▸ **Task brief**: Give again, exactly as written, each line of the material below starting at the line that contains "C4: 3.3uF (plus" and ending at the line that contains "TR2: PMOS BSS84". Both ends count, and no other line does.

..........

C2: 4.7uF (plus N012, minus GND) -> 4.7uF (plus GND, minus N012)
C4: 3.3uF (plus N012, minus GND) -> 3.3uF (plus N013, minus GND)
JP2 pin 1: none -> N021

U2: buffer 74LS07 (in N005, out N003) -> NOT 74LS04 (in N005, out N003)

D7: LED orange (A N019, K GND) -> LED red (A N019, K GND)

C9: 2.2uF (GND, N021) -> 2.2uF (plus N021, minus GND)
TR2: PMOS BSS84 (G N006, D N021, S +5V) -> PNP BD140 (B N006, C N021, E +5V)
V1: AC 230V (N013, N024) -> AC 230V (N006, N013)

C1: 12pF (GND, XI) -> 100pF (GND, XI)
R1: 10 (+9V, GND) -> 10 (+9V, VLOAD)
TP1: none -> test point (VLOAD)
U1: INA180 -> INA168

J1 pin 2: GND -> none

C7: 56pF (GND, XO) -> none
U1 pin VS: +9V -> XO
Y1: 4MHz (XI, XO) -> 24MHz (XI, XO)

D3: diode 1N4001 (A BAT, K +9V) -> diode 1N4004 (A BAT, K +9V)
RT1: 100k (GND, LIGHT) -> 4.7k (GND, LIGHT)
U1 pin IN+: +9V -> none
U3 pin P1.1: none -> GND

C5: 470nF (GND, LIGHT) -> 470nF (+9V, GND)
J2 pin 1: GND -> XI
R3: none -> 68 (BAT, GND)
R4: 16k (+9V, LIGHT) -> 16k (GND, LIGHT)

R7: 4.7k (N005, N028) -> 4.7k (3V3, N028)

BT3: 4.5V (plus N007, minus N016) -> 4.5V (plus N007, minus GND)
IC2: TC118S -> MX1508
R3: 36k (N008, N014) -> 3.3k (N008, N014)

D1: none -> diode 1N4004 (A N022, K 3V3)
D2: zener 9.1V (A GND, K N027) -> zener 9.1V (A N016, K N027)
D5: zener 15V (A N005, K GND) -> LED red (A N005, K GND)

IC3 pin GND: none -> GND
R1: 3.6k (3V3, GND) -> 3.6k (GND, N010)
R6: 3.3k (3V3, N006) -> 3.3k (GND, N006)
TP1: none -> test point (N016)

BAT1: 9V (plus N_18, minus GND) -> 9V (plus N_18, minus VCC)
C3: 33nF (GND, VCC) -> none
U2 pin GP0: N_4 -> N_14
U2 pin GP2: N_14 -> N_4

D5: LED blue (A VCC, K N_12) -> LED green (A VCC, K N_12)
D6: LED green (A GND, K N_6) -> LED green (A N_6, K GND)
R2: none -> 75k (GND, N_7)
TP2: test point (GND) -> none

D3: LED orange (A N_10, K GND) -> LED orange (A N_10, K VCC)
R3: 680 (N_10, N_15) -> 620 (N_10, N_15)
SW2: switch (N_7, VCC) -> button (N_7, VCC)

..........

▸ **Response area**:
C4: 3.3uF (plus N012, minus GND) -> 3.3uF (plus N013, minus GND)
JP2 pin 1: none -> N021

U2: buffer 74LS07 (in N005, out N003) -> NOT 74LS04 (in N005, out N003)

D7: LED orange (A N019, K GND) -> LED red (A N019, K GND)

C9: 2.2uF (GND, N021) -> 2.2uF (plus N021, minus GND)
TR2: PMOS BSS84 (G N006, D N021, S +5V) -> PNP BD140 (B N006, C N021, E +5V)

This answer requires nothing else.